··· Provided data ···

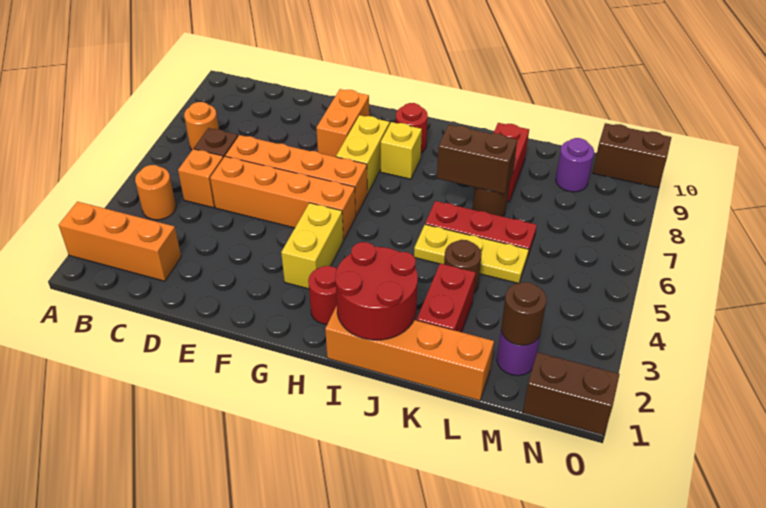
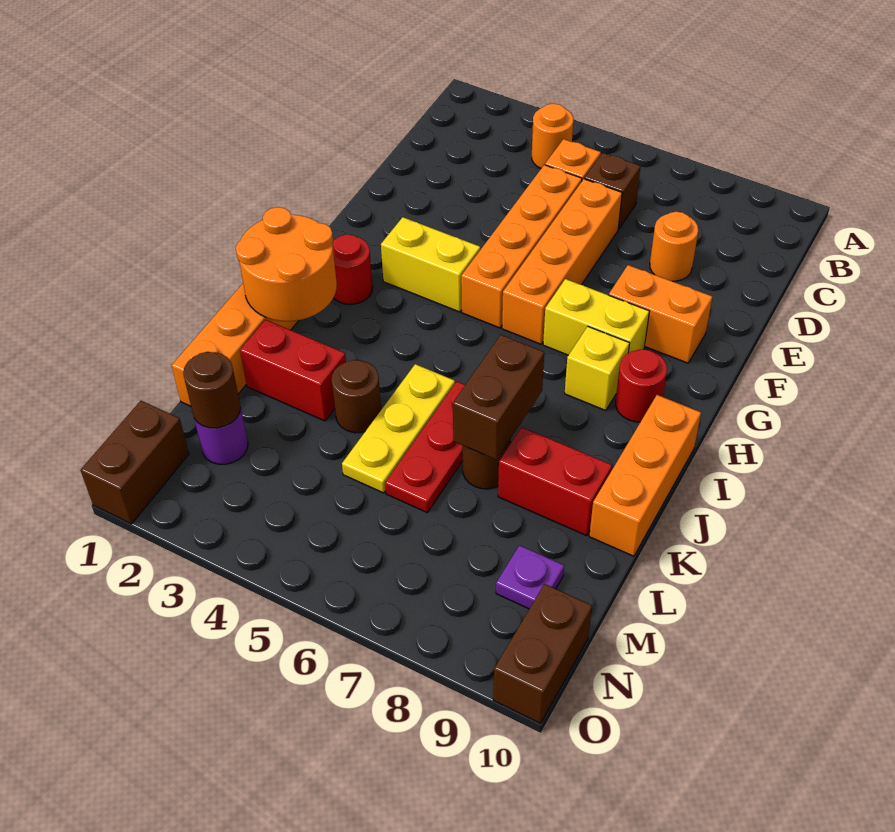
orange brick A2:C2 level 1 -> orange brick I10:K10 level 1
orange round brick B7 level 1 -> orange round brick D8 level 1
red round brick I1:J2 level 2 -> orange round brick I1:J2 level 2
purple round brick M9 level 1 -> purple plate M9 level 1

···

* [How to complete this task]: Scan the material for lines with the word "round", and copy each line you find.

* [Result for this task]:
orange round brick B7 level 1 -> orange round brick D8 level 1
red round brick I1:J2 level 2 -> orange round brick I1:J2 level 2
purple round brick M9 level 1 -> purple plate M9 level 1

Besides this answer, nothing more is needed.